=== Task input ===
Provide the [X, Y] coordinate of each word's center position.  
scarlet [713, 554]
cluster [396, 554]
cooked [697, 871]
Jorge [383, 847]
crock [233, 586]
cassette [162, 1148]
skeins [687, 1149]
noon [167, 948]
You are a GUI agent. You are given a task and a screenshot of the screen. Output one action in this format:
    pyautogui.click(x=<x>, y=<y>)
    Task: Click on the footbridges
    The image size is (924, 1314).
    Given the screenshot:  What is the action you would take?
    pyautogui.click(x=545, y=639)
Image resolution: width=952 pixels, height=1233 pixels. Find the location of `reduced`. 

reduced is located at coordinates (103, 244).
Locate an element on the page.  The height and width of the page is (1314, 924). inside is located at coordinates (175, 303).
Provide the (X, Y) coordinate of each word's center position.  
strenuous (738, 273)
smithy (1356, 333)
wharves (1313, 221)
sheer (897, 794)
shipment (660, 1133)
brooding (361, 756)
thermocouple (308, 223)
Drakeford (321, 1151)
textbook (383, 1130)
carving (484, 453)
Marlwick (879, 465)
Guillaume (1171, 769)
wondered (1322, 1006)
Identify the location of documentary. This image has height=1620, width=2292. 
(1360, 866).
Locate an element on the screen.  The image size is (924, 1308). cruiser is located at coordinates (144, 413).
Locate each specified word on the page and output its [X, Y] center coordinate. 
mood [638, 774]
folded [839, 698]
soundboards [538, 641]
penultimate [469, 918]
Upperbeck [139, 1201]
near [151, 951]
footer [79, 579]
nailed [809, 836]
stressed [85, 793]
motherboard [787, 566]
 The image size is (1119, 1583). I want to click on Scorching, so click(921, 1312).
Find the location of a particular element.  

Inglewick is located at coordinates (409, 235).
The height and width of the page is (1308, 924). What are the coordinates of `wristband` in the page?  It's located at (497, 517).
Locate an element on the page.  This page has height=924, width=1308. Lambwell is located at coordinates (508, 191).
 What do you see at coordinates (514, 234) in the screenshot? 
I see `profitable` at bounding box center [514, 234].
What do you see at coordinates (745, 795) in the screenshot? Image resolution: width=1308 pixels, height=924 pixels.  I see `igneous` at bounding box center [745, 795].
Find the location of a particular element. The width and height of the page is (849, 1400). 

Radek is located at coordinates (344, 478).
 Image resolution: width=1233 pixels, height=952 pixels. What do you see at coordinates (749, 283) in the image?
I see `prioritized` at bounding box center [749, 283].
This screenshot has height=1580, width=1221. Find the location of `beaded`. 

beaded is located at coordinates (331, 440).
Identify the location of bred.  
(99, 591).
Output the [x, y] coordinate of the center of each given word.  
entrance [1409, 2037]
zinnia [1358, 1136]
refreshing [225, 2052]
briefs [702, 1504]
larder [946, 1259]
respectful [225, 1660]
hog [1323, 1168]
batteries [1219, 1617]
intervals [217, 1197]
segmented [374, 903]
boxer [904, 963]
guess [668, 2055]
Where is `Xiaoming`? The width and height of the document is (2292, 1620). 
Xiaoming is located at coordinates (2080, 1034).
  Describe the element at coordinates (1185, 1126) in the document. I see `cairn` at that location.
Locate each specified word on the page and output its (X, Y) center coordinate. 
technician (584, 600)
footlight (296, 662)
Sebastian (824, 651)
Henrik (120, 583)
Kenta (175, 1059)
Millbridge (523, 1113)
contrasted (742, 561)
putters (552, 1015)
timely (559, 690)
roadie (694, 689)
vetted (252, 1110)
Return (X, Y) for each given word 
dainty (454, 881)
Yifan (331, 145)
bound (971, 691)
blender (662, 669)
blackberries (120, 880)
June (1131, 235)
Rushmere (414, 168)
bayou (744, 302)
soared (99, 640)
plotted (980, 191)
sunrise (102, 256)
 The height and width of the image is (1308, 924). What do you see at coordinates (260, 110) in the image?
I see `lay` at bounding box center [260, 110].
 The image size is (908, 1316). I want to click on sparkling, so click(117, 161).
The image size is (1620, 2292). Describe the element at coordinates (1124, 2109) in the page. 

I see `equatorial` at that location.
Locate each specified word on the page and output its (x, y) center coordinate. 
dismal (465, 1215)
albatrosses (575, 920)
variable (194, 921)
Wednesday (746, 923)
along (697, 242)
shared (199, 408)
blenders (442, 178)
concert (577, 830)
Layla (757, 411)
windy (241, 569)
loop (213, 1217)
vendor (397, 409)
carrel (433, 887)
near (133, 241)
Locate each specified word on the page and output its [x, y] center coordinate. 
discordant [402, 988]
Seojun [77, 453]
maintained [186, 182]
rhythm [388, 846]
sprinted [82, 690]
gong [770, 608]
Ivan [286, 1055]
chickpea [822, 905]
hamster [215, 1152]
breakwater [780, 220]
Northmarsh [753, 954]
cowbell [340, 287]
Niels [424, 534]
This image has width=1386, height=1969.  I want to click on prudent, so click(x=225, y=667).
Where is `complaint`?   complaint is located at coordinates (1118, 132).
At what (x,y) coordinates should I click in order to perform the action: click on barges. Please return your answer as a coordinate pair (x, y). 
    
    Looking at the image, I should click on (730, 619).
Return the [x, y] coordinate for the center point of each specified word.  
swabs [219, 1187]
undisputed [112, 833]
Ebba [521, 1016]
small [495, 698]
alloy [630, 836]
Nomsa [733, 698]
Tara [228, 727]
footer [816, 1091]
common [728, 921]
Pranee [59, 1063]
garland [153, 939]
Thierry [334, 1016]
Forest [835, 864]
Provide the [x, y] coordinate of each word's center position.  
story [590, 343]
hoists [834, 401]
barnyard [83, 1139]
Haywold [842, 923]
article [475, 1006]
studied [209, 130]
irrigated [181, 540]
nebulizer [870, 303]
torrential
===
**Your goal:**
Can you render the records starting at the line that contains "carrel (433, 887)" and ending at the line that contains "This image has width=1386, height=1969." as a two-column CSV? Use the columns input and output, with one row per record, each field in double quotes, and line breaks turned into spaces.

**Exercise output:**
input,output
"carrel","(433, 887)"
"near","(133, 241)"
"Locate each specified word on the page and output its [x, y] center coordinate. discordant","[402, 988]"
"Seojun","[77, 453]"
"maintained","[186, 182]"
"rhythm","[388, 846]"
"sprinted","[82, 690]"
"gong","[770, 608]"
"Ivan","[286, 1055]"
"chickpea","[822, 905]"
"hamster","[215, 1152]"
"breakwater","[780, 220]"
"Northmarsh","[753, 954]"
"cowbell","[340, 287]"
"Niels","[424, 534]"
"This image has width=1386, height=1969.","I want to click on prudent, so click(x=225, y=667)."